_HOW TO COMPLETE THIS TASK:_
Could you output the listing that follows exactly, without its images?

_DATA SUPPLIED:_
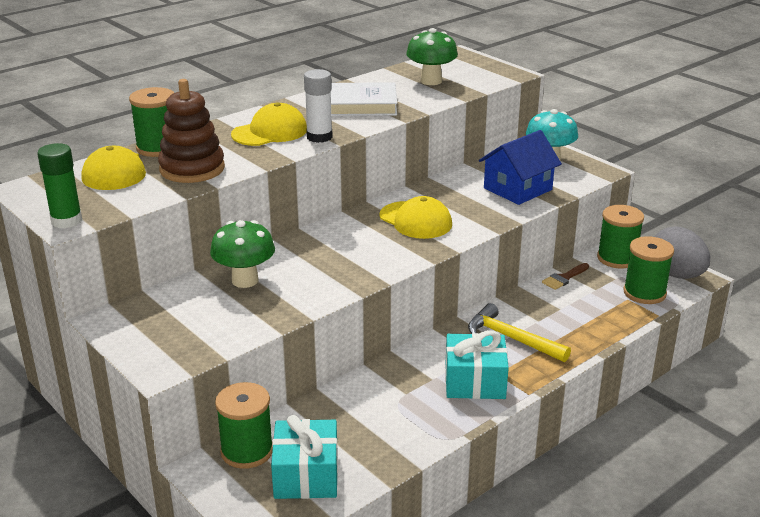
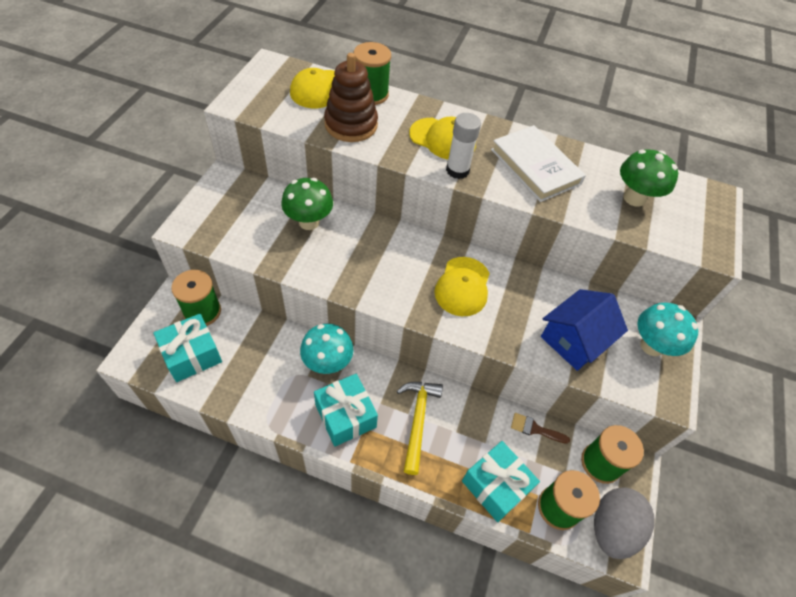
camera: 55 degrees right, 25 degrees up
green glue stick [37,143,82,228] -> none
blue house [479,130,562,205] -> blue house turned 60 degrees counterclockwise [541,289,628,371]
none -> turquoise mushroom [300,324,354,374]
none -> turquoise gift [462,441,540,522]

_RESPONSE FOR THIS EXERCISE:_
camera: 55 degrees right, 25 degrees up
green glue stick [37,143,82,228] -> none
blue house [479,130,562,205] -> blue house turned 60 degrees counterclockwise [541,289,628,371]
none -> turquoise mushroom [300,324,354,374]
none -> turquoise gift [462,441,540,522]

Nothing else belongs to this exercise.